◆ Your objective ◆
The answer is every line in the data below that contains the word "turned".

======

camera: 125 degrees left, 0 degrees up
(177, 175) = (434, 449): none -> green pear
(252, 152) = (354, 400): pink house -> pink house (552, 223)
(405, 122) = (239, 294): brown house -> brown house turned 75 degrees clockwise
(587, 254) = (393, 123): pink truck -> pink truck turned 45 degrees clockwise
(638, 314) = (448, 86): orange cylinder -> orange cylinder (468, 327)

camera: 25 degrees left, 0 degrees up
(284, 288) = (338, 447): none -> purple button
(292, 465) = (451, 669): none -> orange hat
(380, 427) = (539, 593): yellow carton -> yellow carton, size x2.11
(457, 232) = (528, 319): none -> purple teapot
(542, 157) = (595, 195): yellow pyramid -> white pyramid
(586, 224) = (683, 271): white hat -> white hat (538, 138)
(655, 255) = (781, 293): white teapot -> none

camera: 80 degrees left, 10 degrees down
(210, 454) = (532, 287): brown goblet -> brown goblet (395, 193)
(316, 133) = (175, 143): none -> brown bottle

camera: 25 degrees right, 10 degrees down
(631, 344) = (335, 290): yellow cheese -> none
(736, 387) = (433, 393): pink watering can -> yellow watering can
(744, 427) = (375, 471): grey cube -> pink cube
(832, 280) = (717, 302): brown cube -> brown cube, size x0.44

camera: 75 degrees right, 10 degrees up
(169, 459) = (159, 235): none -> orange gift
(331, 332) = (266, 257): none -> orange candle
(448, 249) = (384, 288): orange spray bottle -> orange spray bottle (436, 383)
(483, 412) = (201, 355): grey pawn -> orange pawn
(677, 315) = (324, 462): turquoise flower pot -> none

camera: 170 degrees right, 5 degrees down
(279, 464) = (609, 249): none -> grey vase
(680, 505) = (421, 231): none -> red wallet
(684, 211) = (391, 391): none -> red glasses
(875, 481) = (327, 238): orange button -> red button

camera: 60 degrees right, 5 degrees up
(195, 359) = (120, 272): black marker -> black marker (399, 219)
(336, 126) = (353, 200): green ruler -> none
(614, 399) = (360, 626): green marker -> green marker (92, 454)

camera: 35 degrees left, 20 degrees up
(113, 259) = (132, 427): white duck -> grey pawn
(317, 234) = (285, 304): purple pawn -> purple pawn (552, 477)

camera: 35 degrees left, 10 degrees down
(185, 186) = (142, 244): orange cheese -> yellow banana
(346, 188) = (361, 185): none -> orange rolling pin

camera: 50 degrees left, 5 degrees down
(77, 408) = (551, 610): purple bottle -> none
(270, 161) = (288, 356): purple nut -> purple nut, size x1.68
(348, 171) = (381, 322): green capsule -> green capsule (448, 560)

======

◆ Worked solution ◆
(405, 122) = (239, 294): brown house -> brown house turned 75 degrees clockwise
(587, 254) = (393, 123): pink truck -> pink truck turned 45 degrees clockwise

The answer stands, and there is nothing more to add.